Your task:
Nothing but the lines from the one containing "BUTTON3 pin SIG: D1 -> D8" through the one containing "SERVO1 pin PWM: D4 -> D10", both included, should be given again, each exactly as written below.

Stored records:
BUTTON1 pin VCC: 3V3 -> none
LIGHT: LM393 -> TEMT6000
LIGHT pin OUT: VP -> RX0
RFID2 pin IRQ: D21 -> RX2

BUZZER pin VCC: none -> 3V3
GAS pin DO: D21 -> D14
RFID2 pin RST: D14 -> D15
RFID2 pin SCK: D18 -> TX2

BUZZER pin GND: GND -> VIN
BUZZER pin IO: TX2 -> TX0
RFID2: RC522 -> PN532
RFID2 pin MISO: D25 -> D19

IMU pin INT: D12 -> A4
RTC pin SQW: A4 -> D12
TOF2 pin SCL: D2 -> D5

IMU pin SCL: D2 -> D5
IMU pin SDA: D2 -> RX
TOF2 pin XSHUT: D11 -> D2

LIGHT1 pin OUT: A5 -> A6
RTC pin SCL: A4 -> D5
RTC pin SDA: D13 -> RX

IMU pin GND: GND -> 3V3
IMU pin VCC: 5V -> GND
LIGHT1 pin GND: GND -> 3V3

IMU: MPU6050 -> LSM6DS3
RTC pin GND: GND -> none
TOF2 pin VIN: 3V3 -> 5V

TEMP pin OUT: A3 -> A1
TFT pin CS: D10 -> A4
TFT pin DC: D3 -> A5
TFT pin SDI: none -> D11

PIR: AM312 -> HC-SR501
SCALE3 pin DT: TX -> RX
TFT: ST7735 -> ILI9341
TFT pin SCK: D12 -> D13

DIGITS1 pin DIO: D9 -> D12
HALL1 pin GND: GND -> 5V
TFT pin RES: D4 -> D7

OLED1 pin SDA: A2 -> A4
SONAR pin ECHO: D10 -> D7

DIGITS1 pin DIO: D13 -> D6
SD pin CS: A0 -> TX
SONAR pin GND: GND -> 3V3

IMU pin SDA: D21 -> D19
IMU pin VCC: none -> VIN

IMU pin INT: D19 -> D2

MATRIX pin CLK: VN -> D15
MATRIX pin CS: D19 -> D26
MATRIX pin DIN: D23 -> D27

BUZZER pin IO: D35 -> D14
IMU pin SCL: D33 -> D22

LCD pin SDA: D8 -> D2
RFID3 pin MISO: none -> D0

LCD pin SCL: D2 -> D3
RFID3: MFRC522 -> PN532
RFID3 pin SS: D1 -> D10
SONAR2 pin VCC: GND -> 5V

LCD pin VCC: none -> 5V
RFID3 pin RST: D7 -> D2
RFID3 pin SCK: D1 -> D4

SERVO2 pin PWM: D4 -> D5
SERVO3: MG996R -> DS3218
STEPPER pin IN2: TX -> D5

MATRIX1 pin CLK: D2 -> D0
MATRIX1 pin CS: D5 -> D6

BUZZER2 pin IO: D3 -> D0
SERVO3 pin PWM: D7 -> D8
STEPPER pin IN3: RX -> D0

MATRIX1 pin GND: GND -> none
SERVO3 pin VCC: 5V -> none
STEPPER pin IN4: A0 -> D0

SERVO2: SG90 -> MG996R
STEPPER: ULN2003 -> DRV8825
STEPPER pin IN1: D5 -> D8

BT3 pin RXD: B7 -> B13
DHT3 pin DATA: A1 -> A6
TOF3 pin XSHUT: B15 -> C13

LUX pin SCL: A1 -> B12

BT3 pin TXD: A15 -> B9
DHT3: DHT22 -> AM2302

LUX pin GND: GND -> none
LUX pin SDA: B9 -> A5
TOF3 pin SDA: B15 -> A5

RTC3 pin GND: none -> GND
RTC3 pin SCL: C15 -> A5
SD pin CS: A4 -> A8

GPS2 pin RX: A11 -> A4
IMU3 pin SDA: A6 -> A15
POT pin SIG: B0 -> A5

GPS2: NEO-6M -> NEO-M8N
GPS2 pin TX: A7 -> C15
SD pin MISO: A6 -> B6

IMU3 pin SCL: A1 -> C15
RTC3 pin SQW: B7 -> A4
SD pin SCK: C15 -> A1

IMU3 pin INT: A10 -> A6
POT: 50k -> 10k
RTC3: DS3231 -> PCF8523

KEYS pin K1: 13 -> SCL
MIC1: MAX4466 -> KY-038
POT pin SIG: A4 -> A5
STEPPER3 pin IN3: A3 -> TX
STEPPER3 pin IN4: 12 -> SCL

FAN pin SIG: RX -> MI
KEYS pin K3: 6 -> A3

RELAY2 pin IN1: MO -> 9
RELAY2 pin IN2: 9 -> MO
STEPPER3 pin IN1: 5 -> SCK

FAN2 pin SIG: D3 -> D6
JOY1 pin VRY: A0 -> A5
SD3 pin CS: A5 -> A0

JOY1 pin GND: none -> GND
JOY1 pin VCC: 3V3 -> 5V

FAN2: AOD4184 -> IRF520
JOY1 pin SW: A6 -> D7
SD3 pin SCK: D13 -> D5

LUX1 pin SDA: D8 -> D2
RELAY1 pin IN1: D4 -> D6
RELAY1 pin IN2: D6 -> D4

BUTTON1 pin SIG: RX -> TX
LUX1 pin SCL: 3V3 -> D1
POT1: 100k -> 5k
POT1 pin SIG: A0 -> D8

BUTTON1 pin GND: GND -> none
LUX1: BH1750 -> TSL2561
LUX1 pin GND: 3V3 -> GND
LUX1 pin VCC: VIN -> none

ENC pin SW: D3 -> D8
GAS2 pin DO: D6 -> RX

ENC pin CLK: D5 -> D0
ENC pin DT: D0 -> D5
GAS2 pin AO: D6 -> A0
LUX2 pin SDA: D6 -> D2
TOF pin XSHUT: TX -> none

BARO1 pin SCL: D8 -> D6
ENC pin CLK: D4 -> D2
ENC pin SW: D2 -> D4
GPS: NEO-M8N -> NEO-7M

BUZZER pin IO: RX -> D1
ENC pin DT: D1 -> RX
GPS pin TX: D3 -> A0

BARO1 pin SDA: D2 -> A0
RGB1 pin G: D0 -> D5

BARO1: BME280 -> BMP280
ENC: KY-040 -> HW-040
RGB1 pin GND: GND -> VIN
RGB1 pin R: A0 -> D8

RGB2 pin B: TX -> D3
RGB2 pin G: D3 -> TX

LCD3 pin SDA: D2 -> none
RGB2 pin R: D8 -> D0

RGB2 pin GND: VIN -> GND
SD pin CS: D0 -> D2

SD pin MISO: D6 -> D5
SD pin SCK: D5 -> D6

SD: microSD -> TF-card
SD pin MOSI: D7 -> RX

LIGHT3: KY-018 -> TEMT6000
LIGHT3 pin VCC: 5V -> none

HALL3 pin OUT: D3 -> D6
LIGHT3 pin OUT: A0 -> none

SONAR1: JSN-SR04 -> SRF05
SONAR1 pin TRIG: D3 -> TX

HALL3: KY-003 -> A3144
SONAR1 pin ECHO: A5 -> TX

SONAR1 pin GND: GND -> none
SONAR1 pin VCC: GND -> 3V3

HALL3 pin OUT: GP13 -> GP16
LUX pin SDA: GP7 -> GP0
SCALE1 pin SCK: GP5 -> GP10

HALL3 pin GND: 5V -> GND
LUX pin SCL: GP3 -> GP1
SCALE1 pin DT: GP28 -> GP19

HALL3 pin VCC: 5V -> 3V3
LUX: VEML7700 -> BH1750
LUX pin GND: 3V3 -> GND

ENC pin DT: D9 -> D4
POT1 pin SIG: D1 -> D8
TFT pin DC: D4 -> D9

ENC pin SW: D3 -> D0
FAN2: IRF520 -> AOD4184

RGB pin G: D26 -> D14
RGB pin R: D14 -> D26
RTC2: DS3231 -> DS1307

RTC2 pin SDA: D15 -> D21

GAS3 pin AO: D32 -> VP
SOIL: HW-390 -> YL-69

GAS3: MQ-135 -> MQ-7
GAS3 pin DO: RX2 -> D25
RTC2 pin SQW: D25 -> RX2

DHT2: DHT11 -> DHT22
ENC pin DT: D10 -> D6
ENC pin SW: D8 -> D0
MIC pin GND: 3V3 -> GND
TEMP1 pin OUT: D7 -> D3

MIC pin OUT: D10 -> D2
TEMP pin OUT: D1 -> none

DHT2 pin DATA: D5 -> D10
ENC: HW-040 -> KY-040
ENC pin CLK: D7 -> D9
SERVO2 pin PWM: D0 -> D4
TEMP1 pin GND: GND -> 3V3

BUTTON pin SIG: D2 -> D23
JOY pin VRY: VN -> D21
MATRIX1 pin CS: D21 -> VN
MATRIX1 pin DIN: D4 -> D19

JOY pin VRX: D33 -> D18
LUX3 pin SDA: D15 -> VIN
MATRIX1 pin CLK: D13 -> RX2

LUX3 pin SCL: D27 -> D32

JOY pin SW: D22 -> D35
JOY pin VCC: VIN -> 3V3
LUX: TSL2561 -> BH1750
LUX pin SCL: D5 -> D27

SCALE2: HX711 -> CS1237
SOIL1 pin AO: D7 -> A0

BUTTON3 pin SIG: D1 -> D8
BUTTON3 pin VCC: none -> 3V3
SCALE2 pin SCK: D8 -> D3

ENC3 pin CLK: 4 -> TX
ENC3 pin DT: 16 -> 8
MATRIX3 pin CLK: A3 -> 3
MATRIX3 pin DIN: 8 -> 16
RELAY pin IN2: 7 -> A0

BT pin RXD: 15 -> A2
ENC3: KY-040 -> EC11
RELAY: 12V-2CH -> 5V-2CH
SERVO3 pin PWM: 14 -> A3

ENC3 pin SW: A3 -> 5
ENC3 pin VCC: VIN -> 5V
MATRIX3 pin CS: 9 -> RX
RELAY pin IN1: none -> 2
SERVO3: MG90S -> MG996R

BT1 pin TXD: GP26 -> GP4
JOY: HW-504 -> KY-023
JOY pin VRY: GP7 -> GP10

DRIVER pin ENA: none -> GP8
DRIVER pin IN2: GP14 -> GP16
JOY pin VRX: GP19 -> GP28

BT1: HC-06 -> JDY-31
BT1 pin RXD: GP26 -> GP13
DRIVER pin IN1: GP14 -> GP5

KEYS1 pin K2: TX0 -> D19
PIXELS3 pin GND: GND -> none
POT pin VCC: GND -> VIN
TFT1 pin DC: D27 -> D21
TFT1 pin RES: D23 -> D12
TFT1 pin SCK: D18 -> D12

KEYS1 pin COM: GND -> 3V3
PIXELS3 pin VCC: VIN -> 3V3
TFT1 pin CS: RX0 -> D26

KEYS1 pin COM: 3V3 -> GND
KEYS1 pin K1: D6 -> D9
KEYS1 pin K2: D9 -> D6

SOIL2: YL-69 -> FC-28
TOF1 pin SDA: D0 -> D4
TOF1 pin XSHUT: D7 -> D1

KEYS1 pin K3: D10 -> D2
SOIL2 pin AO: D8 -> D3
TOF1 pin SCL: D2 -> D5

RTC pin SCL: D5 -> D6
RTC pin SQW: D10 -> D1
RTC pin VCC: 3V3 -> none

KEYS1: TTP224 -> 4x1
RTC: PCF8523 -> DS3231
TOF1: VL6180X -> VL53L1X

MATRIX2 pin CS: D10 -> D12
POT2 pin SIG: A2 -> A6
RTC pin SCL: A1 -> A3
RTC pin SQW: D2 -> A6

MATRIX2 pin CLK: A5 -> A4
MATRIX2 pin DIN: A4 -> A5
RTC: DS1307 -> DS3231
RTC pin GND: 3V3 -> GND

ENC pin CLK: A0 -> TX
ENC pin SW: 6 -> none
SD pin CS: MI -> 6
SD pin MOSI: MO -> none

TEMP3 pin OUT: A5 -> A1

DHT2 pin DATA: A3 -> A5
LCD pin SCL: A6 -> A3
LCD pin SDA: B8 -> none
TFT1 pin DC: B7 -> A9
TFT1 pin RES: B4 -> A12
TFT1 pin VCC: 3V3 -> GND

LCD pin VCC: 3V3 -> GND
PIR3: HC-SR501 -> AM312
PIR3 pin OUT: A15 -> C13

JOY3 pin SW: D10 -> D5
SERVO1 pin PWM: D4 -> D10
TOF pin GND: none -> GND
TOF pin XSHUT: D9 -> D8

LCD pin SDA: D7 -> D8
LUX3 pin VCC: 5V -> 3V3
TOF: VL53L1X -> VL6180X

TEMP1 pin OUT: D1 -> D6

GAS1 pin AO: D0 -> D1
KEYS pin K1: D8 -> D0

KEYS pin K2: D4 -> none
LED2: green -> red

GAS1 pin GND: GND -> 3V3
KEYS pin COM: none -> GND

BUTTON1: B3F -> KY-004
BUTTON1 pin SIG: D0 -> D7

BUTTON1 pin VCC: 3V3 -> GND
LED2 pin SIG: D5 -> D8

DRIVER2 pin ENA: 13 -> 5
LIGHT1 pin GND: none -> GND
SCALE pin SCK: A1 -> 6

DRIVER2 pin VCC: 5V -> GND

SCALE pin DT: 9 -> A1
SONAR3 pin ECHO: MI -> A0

Expected answer:
BUTTON3 pin SIG: D1 -> D8
BUTTON3 pin VCC: none -> 3V3
SCALE2 pin SCK: D8 -> D3

ENC3 pin CLK: 4 -> TX
ENC3 pin DT: 16 -> 8
MATRIX3 pin CLK: A3 -> 3
MATRIX3 pin DIN: 8 -> 16
RELAY pin IN2: 7 -> A0

BT pin RXD: 15 -> A2
ENC3: KY-040 -> EC11
RELAY: 12V-2CH -> 5V-2CH
SERVO3 pin PWM: 14 -> A3

ENC3 pin SW: A3 -> 5
ENC3 pin VCC: VIN -> 5V
MATRIX3 pin CS: 9 -> RX
RELAY pin IN1: none -> 2
SERVO3: MG90S -> MG996R

BT1 pin TXD: GP26 -> GP4
JOY: HW-504 -> KY-023
JOY pin VRY: GP7 -> GP10

DRIVER pin ENA: none -> GP8
DRIVER pin IN2: GP14 -> GP16
JOY pin VRX: GP19 -> GP28

BT1: HC-06 -> JDY-31
BT1 pin RXD: GP26 -> GP13
DRIVER pin IN1: GP14 -> GP5

KEYS1 pin K2: TX0 -> D19
PIXELS3 pin GND: GND -> none
POT pin VCC: GND -> VIN
TFT1 pin DC: D27 -> D21
TFT1 pin RES: D23 -> D12
TFT1 pin SCK: D18 -> D12

KEYS1 pin COM: GND -> 3V3
PIXELS3 pin VCC: VIN -> 3V3
TFT1 pin CS: RX0 -> D26

KEYS1 pin COM: 3V3 -> GND
KEYS1 pin K1: D6 -> D9
KEYS1 pin K2: D9 -> D6

SOIL2: YL-69 -> FC-28
TOF1 pin SDA: D0 -> D4
TOF1 pin XSHUT: D7 -> D1

KEYS1 pin K3: D10 -> D2
SOIL2 pin AO: D8 -> D3
TOF1 pin SCL: D2 -> D5

RTC pin SCL: D5 -> D6
RTC pin SQW: D10 -> D1
RTC pin VCC: 3V3 -> none

KEYS1: TTP224 -> 4x1
RTC: PCF8523 -> DS3231
TOF1: VL6180X -> VL53L1X

MATRIX2 pin CS: D10 -> D12
POT2 pin SIG: A2 -> A6
RTC pin SCL: A1 -> A3
RTC pin SQW: D2 -> A6

MATRIX2 pin CLK: A5 -> A4
MATRIX2 pin DIN: A4 -> A5
RTC: DS1307 -> DS3231
RTC pin GND: 3V3 -> GND

ENC pin CLK: A0 -> TX
ENC pin SW: 6 -> none
SD pin CS: MI -> 6
SD pin MOSI: MO -> none

TEMP3 pin OUT: A5 -> A1

DHT2 pin DATA: A3 -> A5
LCD pin SCL: A6 -> A3
LCD pin SDA: B8 -> none
TFT1 pin DC: B7 -> A9
TFT1 pin RES: B4 -> A12
TFT1 pin VCC: 3V3 -> GND

LCD pin VCC: 3V3 -> GND
PIR3: HC-SR501 -> AM312
PIR3 pin OUT: A15 -> C13

JOY3 pin SW: D10 -> D5
SERVO1 pin PWM: D4 -> D10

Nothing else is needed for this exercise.